• [DIRECTIONS FOR THIS TASK]
The records are to be repeated exactly, and any images in them are to be dropped.

(Beginning of DATA SUPPLIED)

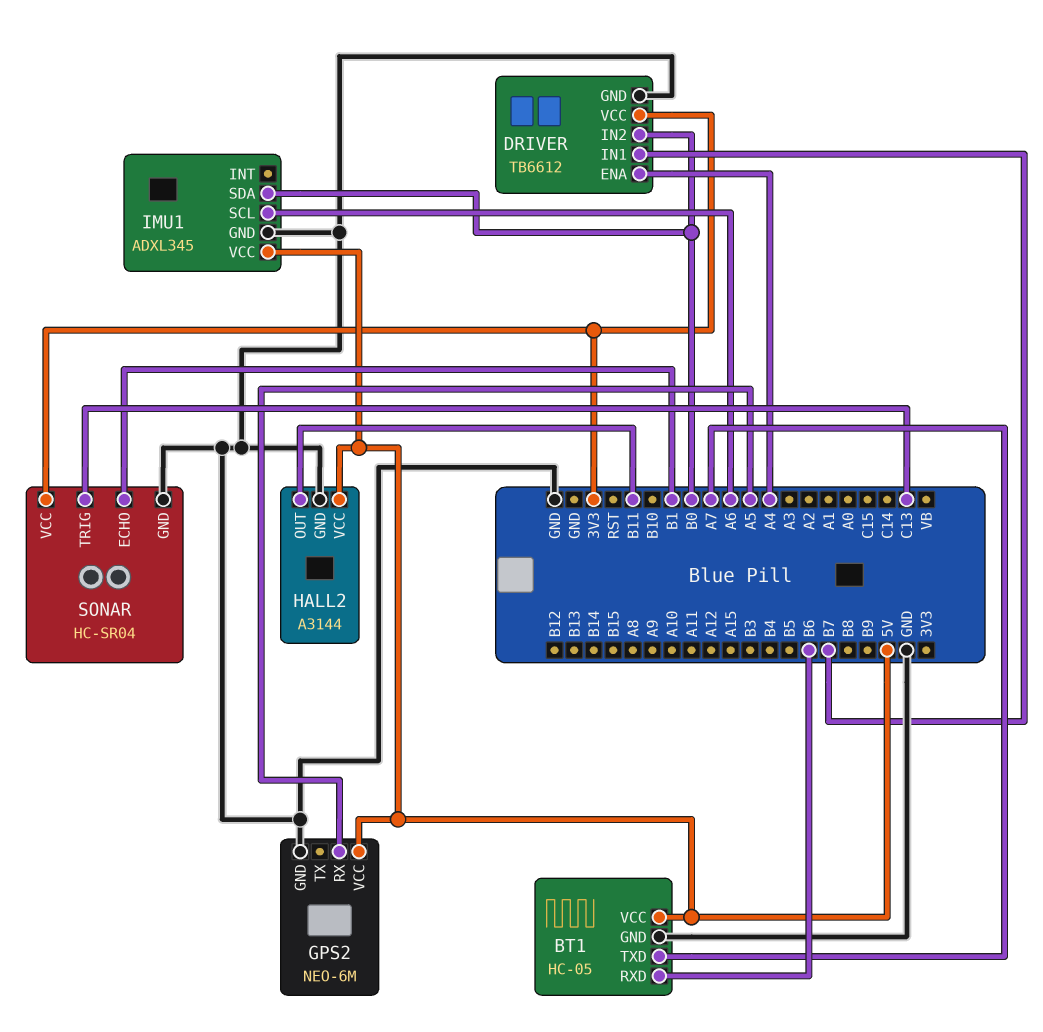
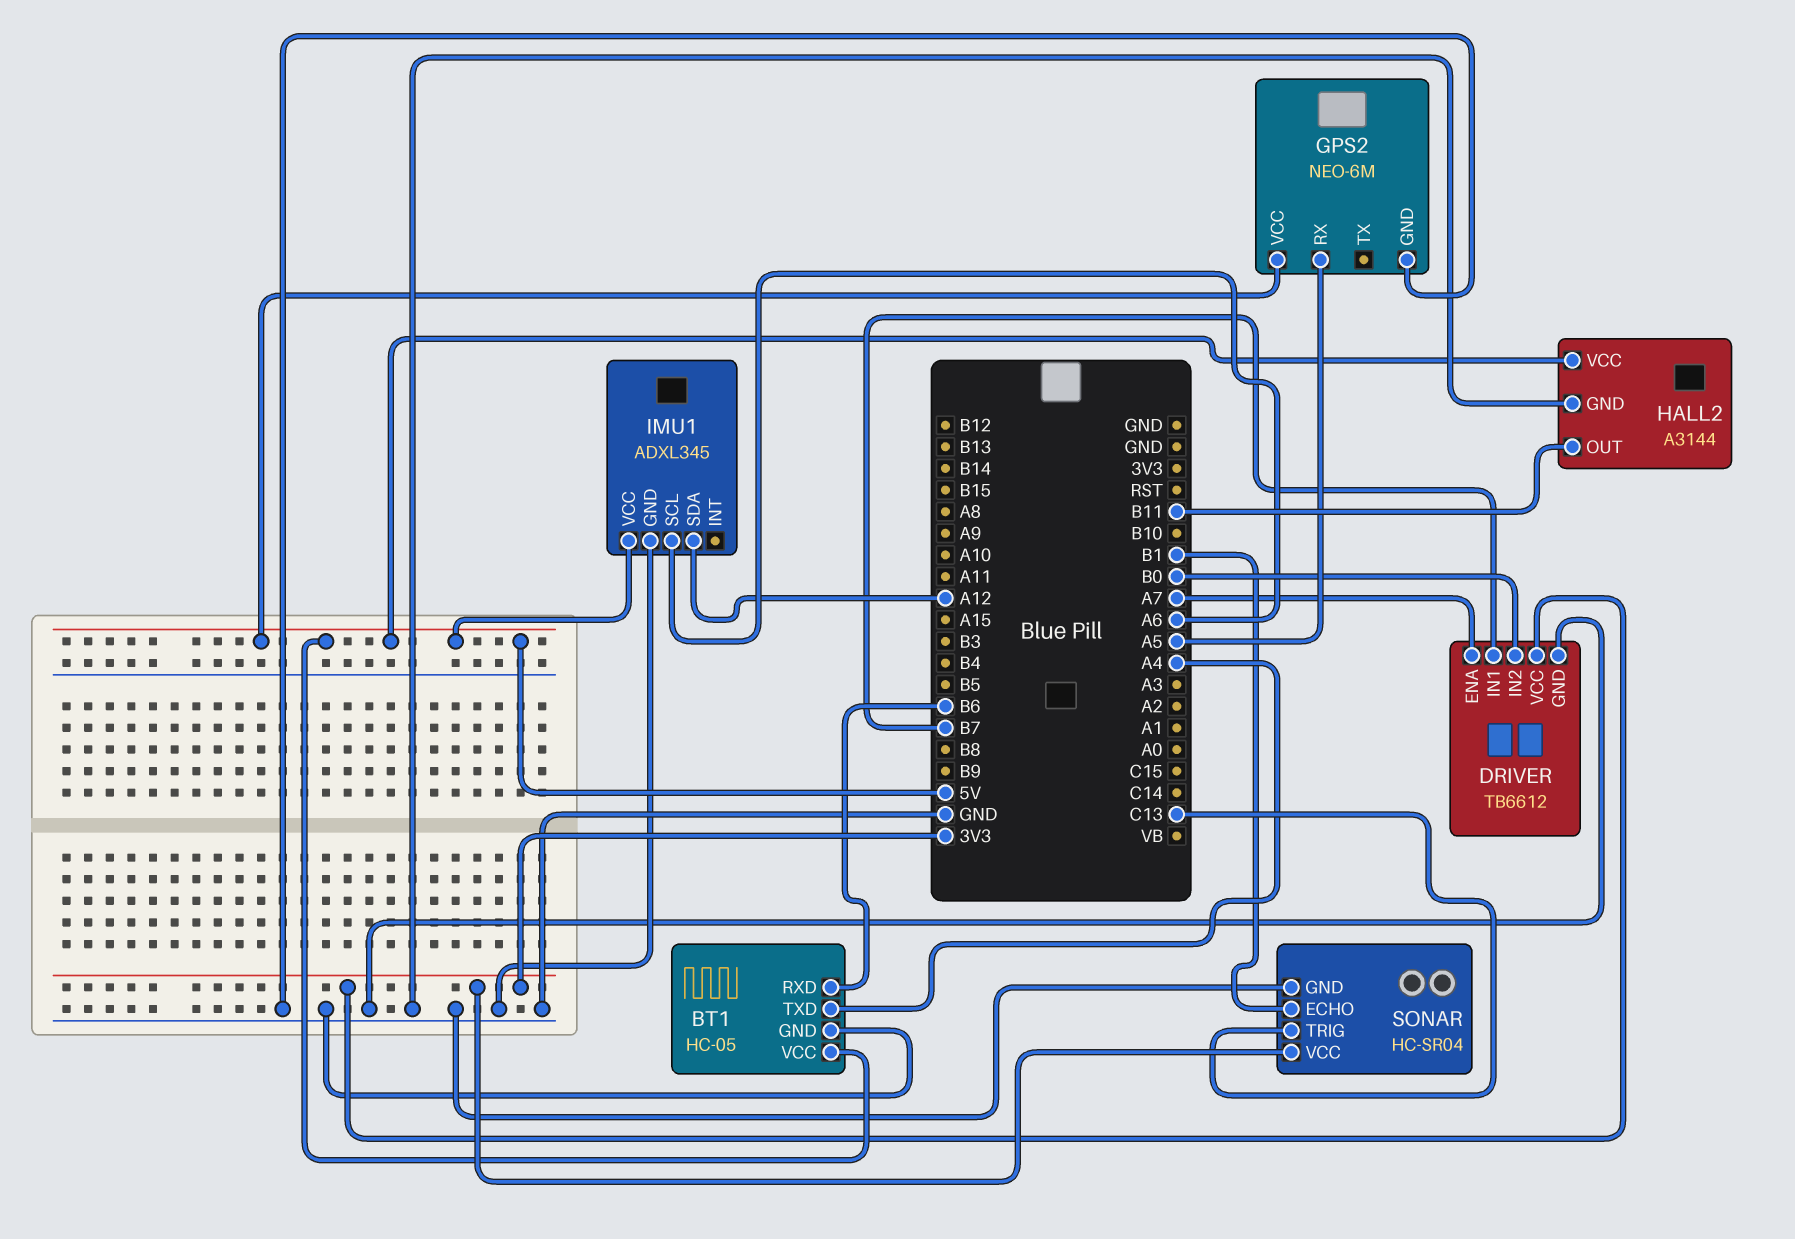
BT1 pin TXD: A7 -> A4
DRIVER pin ENA: A4 -> A7
IMU1 pin SDA: B0 -> A12

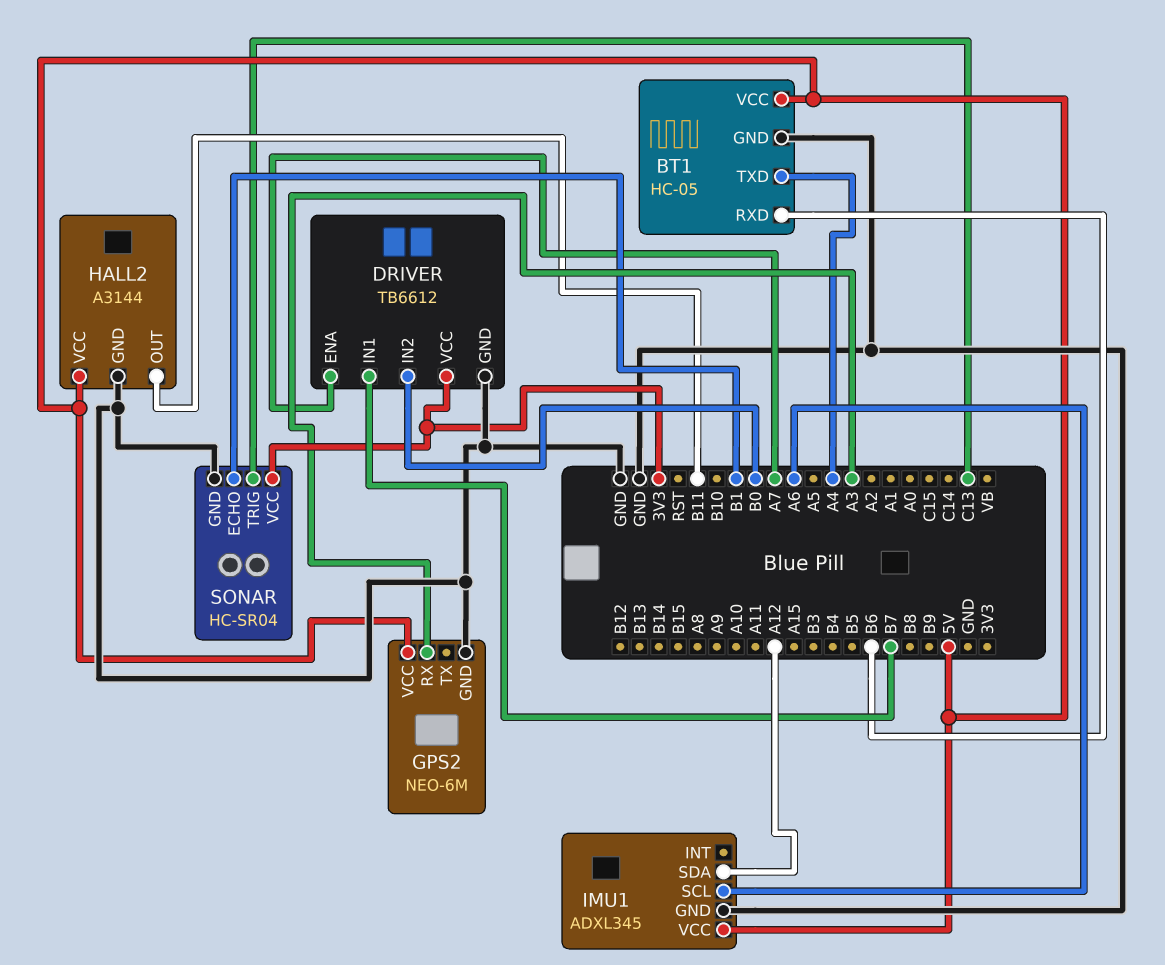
GPS2 pin RX: A5 -> A3

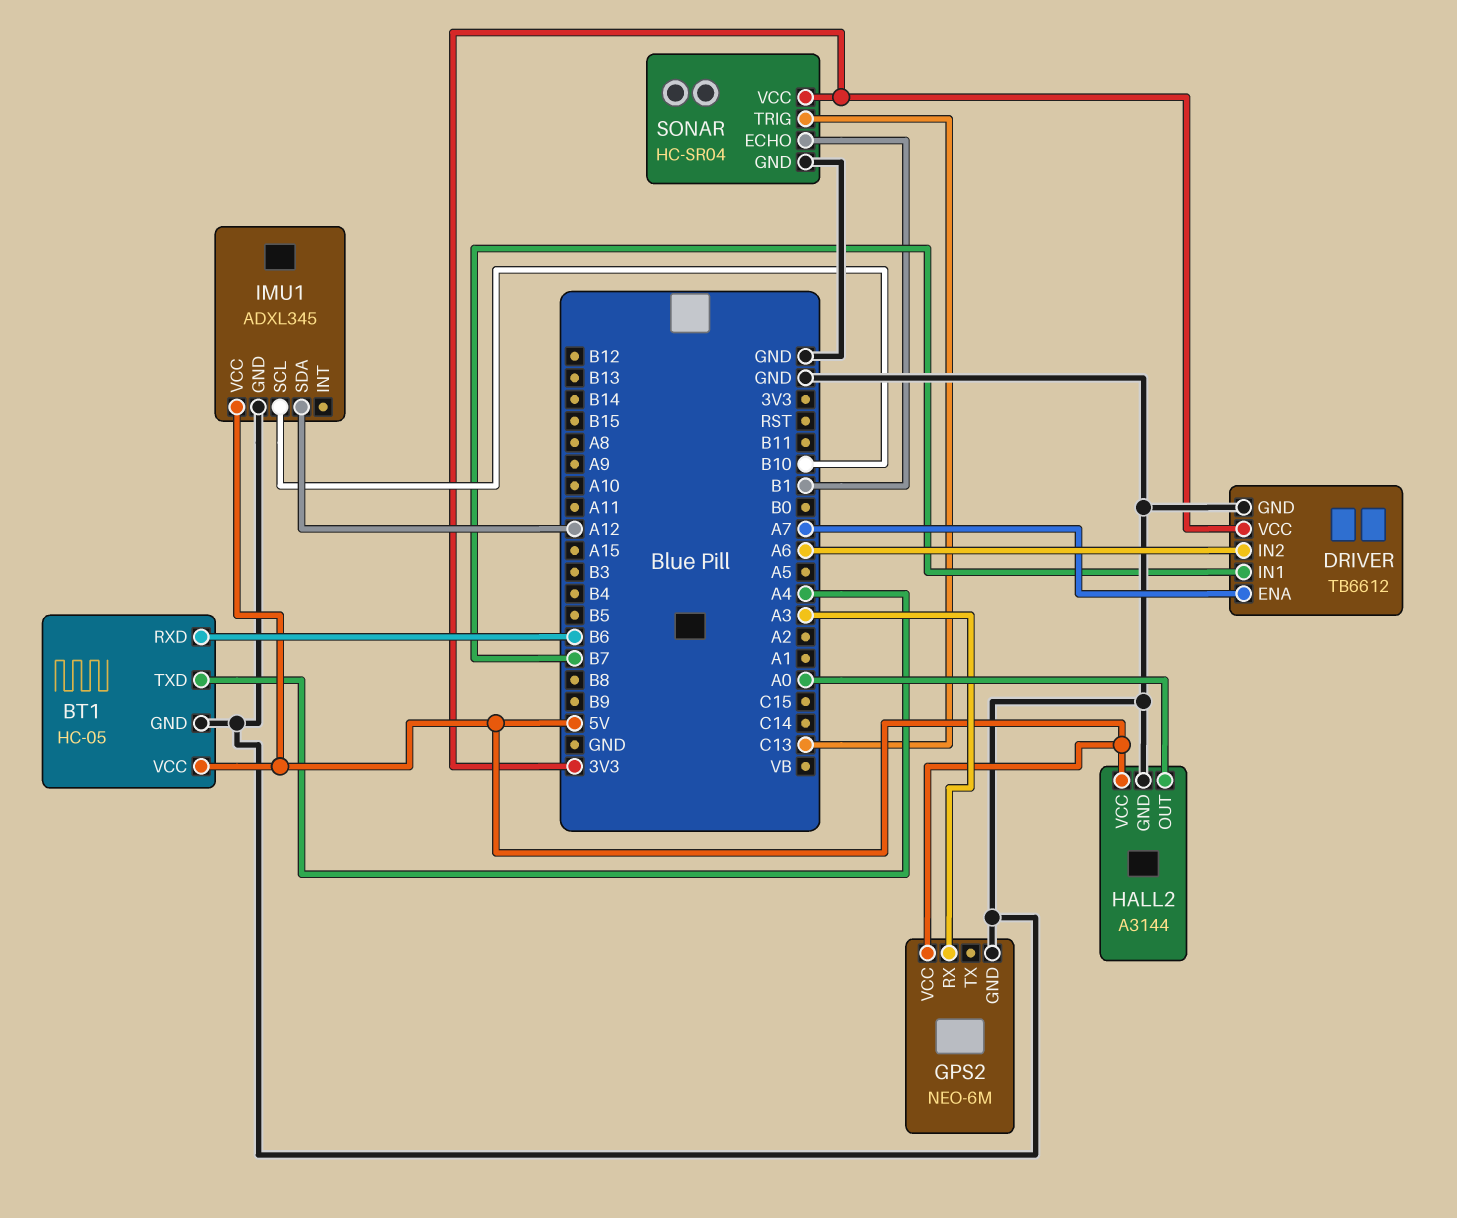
DRIVER pin IN2: B0 -> A6
HALL2 pin OUT: B11 -> A0
IMU1 pin SCL: A6 -> B10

(End of DATA SUPPLIED)

• [EXERCISE SOLUTION]
BT1 pin TXD: A7 -> A4
DRIVER pin ENA: A4 -> A7
IMU1 pin SDA: B0 -> A12

GPS2 pin RX: A5 -> A3

DRIVER pin IN2: B0 -> A6
HALL2 pin OUT: B11 -> A0
IMU1 pin SCL: A6 -> B10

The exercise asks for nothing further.